[[ Entries supplied, beginning ]]
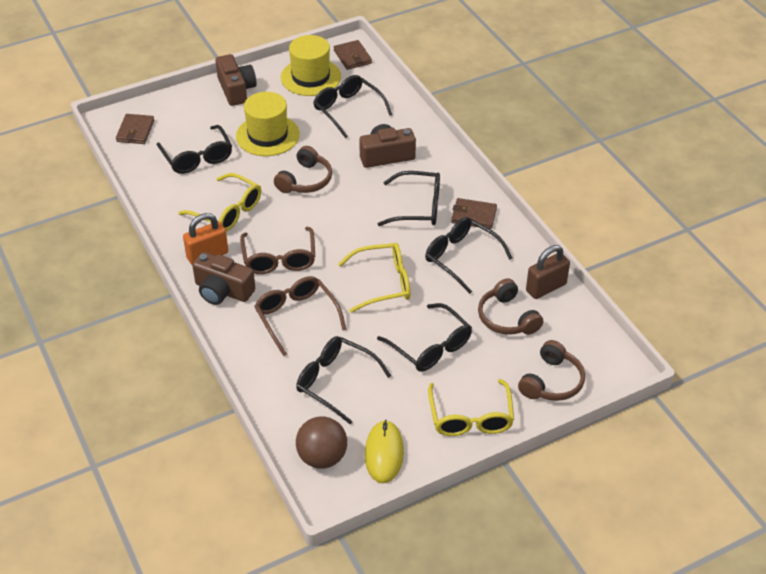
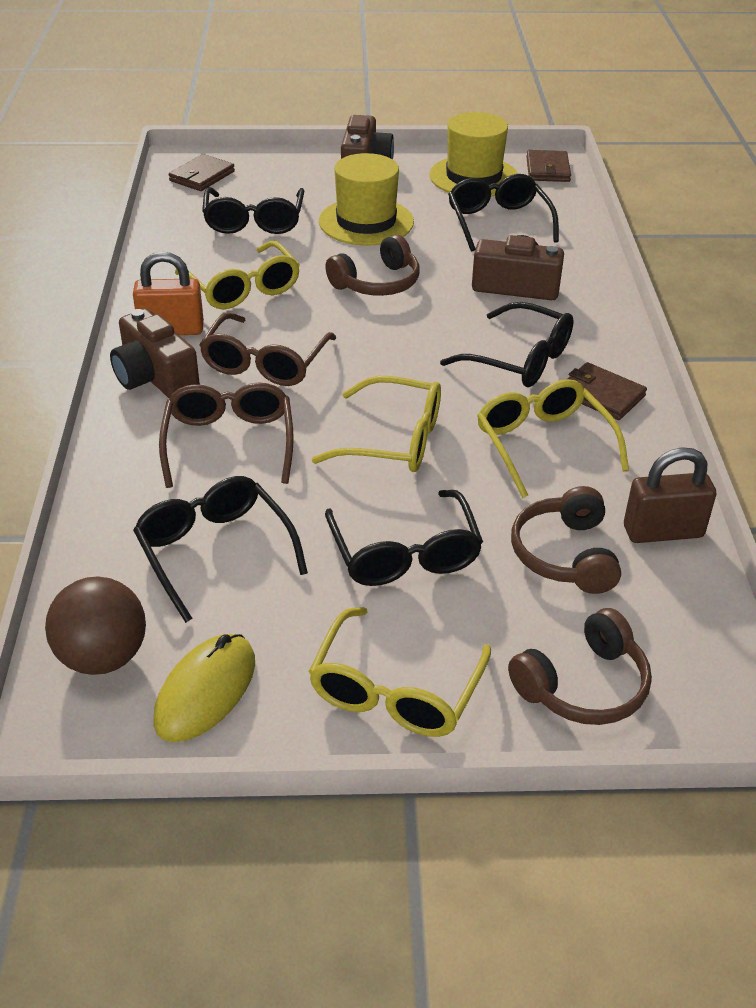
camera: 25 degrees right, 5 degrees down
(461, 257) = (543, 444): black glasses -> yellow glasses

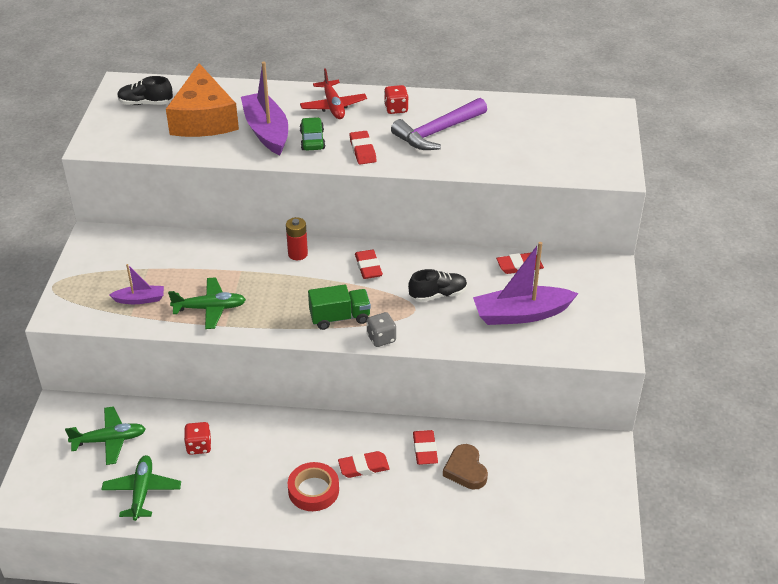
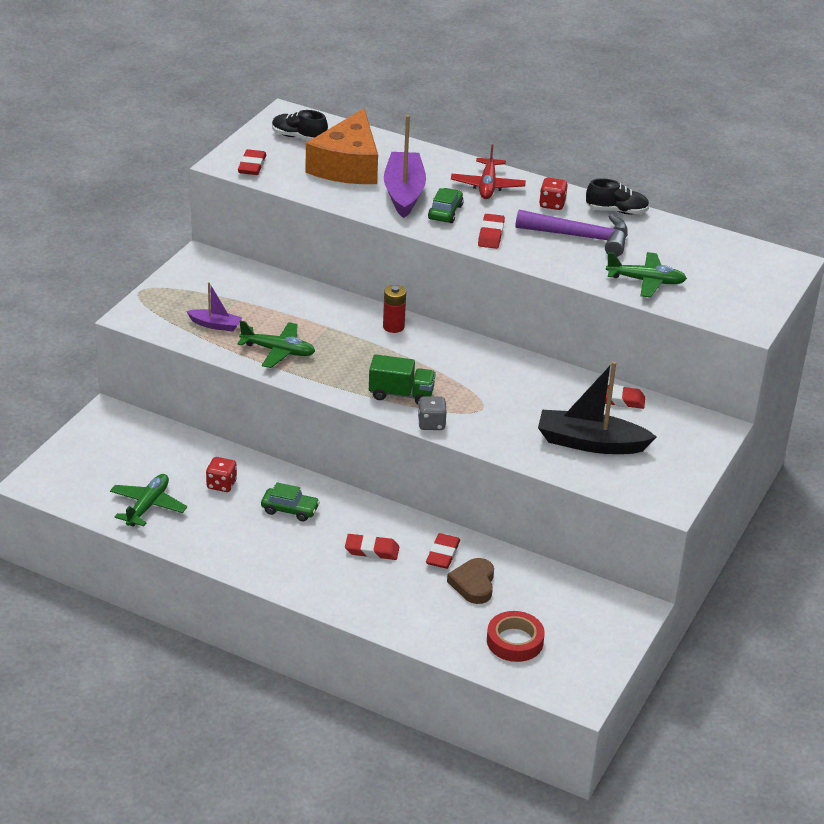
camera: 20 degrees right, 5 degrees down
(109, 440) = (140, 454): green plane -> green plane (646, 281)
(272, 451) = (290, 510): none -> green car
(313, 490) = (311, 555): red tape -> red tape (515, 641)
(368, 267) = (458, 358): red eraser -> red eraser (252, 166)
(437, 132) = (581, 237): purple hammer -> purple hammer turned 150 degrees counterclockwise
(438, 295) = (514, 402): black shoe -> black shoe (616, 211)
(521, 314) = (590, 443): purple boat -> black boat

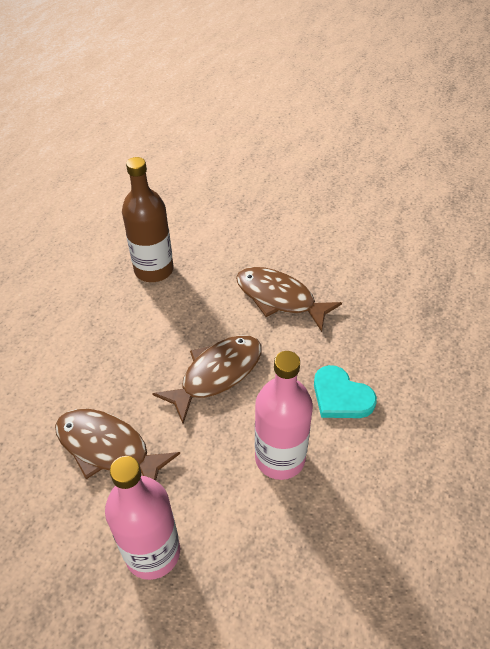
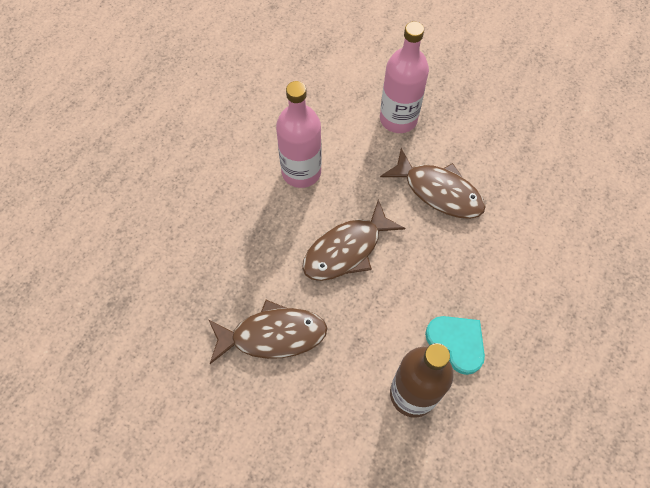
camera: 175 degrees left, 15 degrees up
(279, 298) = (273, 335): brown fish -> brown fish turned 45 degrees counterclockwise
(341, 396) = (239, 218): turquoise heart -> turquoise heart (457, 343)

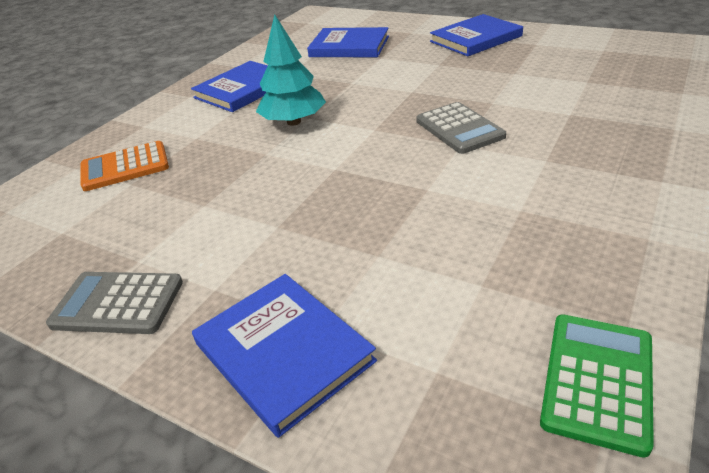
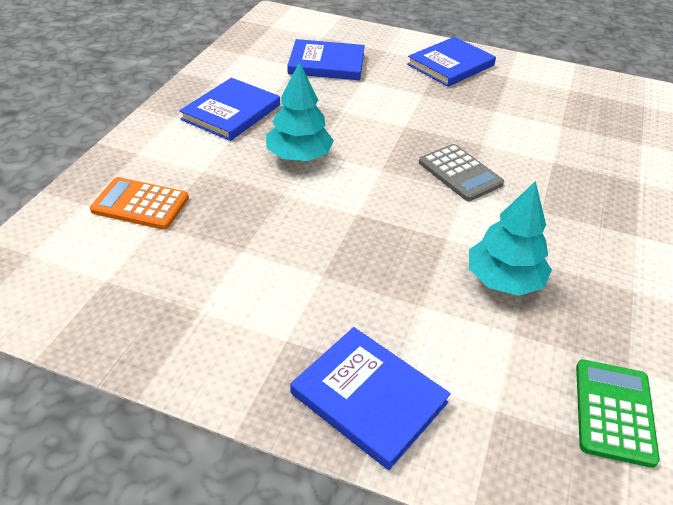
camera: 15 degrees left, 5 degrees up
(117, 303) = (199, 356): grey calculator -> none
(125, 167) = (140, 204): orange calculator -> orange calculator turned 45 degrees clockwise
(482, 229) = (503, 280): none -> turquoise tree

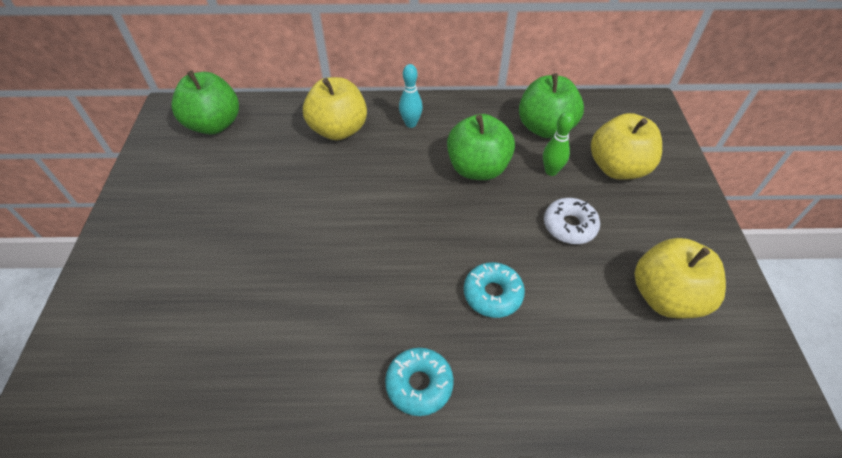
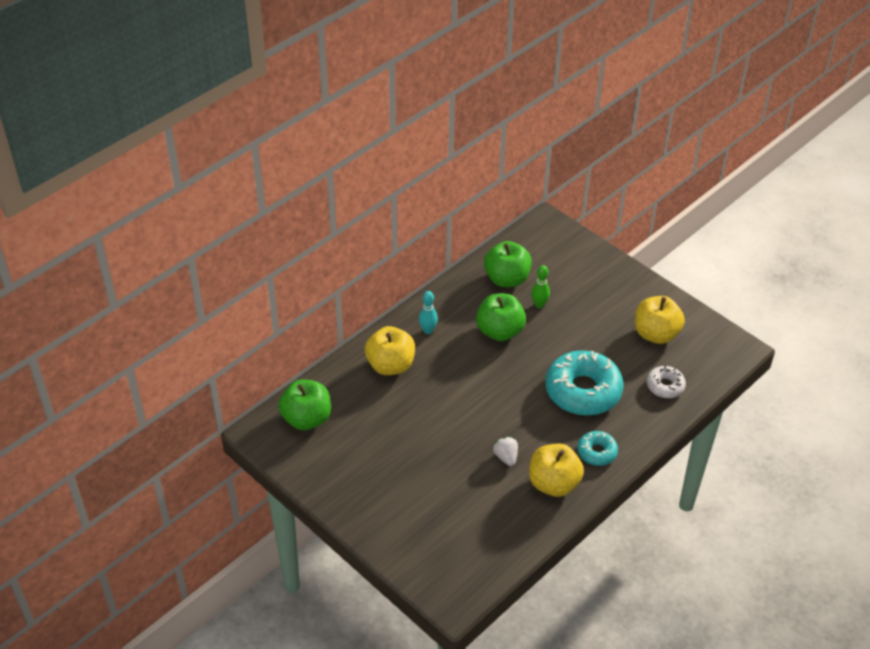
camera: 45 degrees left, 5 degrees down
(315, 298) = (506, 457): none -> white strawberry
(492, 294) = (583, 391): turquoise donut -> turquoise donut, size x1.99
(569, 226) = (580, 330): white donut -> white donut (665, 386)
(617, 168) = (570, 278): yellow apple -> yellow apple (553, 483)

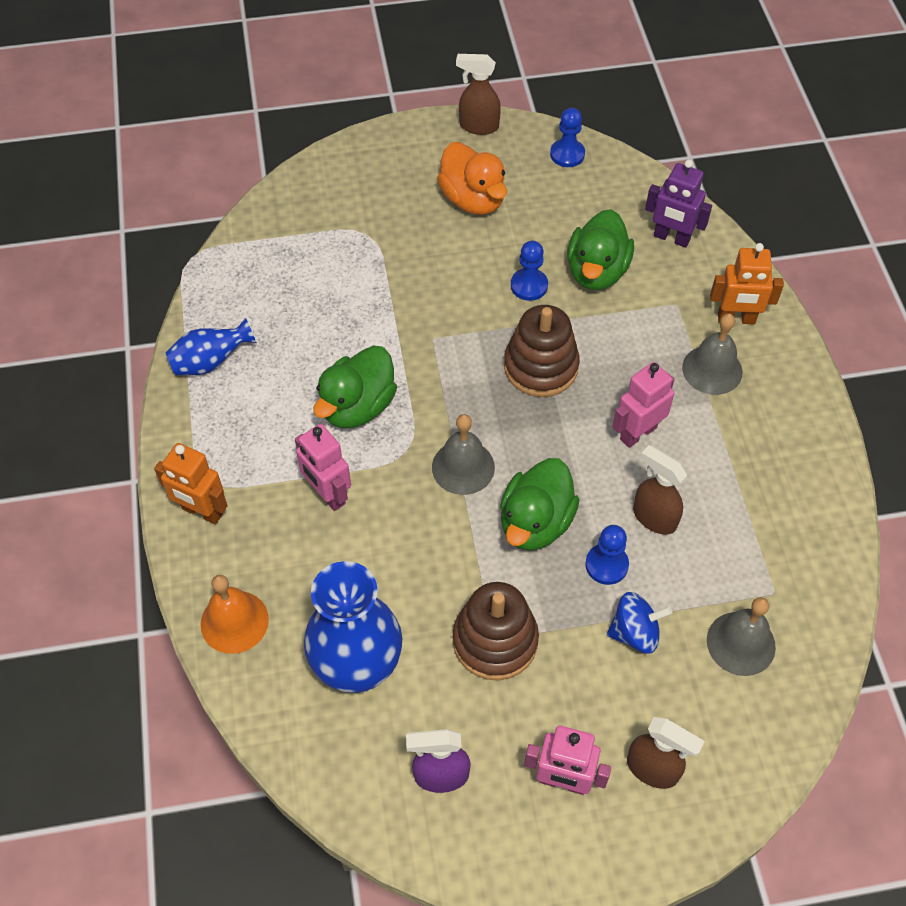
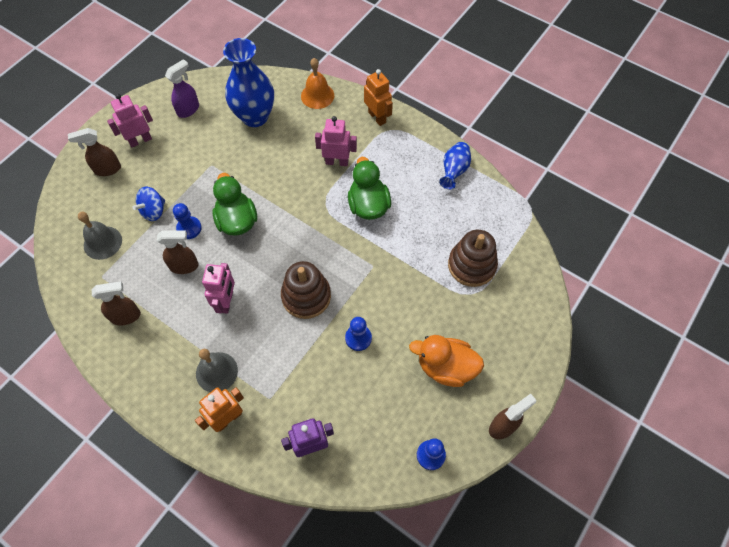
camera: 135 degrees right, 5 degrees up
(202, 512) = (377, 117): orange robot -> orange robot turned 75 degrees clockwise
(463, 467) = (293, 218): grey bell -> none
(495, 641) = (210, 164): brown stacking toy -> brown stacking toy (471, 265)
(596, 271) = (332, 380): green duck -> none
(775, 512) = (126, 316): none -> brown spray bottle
[[ Entries supplied, end ]]
What is required:
Output exactly the lines from the one containing "camera: 45 degrees left, 5 degrees down" through the last line of the records above, both included, leaving out any pictures.

Exercise response:
camera: 45 degrees left, 5 degrees down
(315, 298) = (506, 457): none -> white strawberry
(492, 294) = (583, 391): turquoise donut -> turquoise donut, size x1.99
(569, 226) = (580, 330): white donut -> white donut (665, 386)
(617, 168) = (570, 278): yellow apple -> yellow apple (553, 483)

camera: 135 degrees right, 5 degrees up
(202, 512) = (377, 117): orange robot -> orange robot turned 75 degrees clockwise
(463, 467) = (293, 218): grey bell -> none
(495, 641) = (210, 164): brown stacking toy -> brown stacking toy (471, 265)
(596, 271) = (332, 380): green duck -> none
(775, 512) = (126, 316): none -> brown spray bottle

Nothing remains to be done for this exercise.